------ Given material

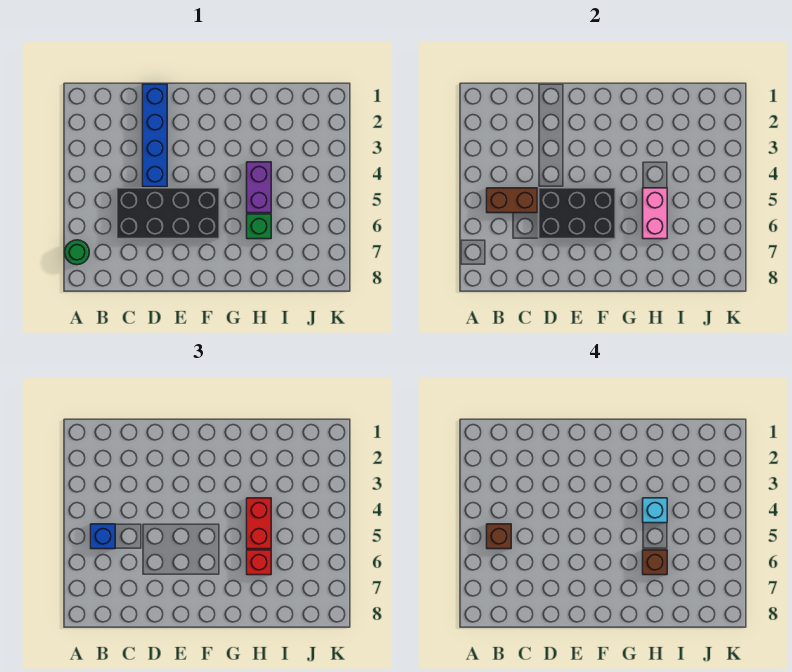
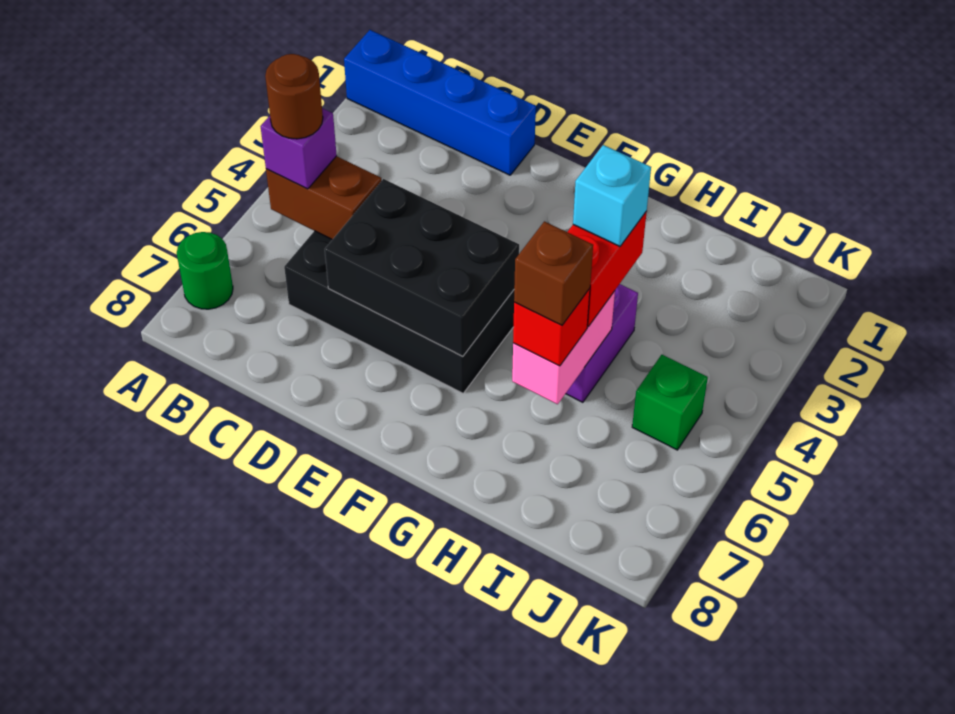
blue brick B5 level 3 -> purple brick B5 level 3
brown brick B5 level 4 -> brown round brick B5 level 4
blue brick D1:D4 level 1 -> blue brick A1:D1 level 1
green brick H6 level 1 -> green brick J5 level 1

------------

### The problem
Every line above that holds the string "blue" should be copied into the answer.

### Written solution
blue brick B5 level 3 -> purple brick B5 level 3
blue brick D1:D4 level 1 -> blue brick A1:D1 level 1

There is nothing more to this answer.